Items listed in a dataset
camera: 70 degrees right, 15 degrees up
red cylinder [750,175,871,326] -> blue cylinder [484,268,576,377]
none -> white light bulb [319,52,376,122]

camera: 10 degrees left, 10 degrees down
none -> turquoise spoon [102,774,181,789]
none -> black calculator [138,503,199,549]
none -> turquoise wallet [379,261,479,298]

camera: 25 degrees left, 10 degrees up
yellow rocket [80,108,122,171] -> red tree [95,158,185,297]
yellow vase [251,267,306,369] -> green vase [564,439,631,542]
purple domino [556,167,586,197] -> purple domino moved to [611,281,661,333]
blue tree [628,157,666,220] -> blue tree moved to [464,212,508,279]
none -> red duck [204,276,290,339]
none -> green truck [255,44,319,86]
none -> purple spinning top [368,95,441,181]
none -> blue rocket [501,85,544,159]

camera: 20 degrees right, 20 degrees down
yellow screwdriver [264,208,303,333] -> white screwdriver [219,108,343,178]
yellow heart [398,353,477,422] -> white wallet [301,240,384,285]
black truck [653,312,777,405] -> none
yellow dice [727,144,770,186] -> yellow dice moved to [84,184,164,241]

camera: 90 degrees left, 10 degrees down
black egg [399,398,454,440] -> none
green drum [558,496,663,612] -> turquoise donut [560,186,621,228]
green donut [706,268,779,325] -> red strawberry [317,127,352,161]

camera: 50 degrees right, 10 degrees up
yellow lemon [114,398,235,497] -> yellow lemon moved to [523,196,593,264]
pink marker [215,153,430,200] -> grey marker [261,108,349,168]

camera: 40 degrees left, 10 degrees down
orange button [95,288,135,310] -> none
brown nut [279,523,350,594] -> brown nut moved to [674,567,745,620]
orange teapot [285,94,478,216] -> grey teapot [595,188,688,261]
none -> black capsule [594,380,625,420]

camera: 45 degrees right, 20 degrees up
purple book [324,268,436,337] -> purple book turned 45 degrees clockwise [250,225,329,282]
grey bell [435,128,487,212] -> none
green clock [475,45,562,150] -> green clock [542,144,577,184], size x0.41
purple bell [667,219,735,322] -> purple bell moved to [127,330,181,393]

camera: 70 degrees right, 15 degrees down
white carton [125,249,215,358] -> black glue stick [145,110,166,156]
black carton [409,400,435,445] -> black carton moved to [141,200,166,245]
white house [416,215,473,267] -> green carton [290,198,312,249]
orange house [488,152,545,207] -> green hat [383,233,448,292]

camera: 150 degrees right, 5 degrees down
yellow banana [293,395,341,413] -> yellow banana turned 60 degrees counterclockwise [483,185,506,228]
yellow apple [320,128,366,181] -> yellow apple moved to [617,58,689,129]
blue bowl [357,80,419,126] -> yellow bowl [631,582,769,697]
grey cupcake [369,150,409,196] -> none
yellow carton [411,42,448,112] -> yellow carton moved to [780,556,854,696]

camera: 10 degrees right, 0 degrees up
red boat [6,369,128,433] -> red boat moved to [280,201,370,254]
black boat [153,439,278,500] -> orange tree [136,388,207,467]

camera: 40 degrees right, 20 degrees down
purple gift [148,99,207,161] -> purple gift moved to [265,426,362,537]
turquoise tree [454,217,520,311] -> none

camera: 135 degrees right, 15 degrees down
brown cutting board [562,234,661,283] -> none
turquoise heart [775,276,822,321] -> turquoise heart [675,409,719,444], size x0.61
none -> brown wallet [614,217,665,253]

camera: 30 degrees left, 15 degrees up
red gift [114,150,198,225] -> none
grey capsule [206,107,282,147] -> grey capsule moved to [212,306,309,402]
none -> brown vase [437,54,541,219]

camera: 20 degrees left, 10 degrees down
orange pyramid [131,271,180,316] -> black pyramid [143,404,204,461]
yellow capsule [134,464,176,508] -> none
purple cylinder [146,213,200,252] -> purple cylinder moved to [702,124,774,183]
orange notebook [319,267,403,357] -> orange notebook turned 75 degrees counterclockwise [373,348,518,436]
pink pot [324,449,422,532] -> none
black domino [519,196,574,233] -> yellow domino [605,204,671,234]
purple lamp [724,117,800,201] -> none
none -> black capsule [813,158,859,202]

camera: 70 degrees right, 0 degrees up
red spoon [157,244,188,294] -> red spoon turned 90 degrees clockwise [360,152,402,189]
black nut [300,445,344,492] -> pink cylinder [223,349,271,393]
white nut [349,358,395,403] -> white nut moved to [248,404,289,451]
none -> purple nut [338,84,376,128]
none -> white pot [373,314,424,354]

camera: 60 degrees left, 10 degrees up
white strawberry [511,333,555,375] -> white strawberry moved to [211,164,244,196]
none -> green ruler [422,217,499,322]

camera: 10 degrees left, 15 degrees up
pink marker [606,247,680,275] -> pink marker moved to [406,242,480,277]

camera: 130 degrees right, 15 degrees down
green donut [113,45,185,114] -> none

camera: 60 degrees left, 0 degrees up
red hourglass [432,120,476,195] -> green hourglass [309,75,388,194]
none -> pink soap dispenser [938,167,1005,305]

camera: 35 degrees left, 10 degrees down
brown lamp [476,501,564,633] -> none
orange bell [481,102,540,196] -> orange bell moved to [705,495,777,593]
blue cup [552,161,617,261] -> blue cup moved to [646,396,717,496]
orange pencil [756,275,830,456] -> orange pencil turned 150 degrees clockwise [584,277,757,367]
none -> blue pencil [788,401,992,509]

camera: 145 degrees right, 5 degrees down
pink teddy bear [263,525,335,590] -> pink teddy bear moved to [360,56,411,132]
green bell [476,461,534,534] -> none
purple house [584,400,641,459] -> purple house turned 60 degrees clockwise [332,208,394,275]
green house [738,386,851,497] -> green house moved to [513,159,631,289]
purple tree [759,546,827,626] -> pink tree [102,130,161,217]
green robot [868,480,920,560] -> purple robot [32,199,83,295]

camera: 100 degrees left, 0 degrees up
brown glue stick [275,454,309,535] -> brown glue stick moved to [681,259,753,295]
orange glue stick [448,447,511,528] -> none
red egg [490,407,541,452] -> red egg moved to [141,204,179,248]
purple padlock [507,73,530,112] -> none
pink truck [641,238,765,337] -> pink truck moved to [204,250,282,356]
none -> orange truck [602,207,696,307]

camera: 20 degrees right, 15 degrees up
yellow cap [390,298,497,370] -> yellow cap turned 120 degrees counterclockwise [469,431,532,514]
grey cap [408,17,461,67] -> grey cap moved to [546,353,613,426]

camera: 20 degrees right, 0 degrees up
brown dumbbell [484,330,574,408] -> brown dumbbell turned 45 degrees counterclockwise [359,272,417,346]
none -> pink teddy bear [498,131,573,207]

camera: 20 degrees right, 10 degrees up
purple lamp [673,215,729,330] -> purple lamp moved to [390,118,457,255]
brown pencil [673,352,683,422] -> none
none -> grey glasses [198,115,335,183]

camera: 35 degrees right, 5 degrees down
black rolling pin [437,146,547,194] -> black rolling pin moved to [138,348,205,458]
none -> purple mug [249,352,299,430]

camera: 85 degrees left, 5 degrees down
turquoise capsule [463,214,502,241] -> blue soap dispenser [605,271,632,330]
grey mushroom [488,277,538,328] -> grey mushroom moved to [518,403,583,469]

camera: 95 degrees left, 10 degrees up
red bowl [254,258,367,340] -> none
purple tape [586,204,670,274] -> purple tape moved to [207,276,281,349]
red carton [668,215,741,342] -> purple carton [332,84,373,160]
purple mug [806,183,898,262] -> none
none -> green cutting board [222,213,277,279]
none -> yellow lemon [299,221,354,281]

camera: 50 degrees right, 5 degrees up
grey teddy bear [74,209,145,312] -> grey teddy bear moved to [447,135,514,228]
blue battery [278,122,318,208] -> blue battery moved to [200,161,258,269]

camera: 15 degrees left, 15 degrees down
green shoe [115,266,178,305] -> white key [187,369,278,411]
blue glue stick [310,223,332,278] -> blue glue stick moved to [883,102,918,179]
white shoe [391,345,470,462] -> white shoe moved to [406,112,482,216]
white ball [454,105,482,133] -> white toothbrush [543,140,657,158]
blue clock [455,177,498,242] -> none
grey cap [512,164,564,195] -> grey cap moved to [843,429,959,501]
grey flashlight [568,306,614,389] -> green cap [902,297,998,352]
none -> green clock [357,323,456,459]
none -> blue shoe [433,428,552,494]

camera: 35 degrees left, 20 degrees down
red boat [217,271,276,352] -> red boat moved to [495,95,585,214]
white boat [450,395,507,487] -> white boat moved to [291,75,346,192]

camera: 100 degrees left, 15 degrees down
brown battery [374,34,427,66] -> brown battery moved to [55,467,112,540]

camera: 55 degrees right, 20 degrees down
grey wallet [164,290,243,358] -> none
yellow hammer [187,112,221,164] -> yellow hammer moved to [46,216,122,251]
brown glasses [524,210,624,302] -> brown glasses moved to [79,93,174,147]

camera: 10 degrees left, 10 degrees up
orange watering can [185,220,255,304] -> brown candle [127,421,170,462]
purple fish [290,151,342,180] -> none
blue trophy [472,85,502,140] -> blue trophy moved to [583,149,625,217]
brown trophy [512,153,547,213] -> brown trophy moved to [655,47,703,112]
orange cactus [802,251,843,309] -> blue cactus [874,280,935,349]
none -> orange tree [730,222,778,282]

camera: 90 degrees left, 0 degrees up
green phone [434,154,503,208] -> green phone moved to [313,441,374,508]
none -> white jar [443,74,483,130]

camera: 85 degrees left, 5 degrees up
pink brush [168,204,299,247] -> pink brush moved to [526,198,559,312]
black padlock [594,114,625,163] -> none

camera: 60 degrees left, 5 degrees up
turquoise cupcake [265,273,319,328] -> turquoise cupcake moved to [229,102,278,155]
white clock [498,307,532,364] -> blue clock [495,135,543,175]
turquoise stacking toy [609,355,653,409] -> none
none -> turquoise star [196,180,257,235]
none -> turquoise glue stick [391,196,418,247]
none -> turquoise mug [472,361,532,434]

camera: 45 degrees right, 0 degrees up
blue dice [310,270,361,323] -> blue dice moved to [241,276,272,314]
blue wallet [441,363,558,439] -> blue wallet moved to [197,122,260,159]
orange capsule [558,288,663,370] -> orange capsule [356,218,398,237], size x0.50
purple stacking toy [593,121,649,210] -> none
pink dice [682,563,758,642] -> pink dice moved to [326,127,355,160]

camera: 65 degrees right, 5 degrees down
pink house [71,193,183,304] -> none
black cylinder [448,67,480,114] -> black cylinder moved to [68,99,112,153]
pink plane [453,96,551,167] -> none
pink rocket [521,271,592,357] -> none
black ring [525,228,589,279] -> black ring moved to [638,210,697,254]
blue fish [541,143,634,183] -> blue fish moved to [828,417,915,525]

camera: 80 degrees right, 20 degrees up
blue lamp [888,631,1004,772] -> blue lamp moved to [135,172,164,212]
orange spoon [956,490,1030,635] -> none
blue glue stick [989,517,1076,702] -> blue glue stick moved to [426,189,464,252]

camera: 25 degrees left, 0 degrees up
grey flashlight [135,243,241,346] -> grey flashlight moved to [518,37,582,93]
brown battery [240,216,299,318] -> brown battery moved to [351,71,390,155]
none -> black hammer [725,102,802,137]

■ Work instructions ■
Using the data above, transcribe the lines that run from the line with "brown trophy [512,153,547,213]" to the line with "camera: 85 degrees left, 5 degrees up", both ends kept, and output nothing else.

■ Solution to the exercise ■
brown trophy [512,153,547,213] -> brown trophy moved to [655,47,703,112]
orange cactus [802,251,843,309] -> blue cactus [874,280,935,349]
none -> orange tree [730,222,778,282]

camera: 90 degrees left, 0 degrees up
green phone [434,154,503,208] -> green phone moved to [313,441,374,508]
none -> white jar [443,74,483,130]

camera: 85 degrees left, 5 degrees up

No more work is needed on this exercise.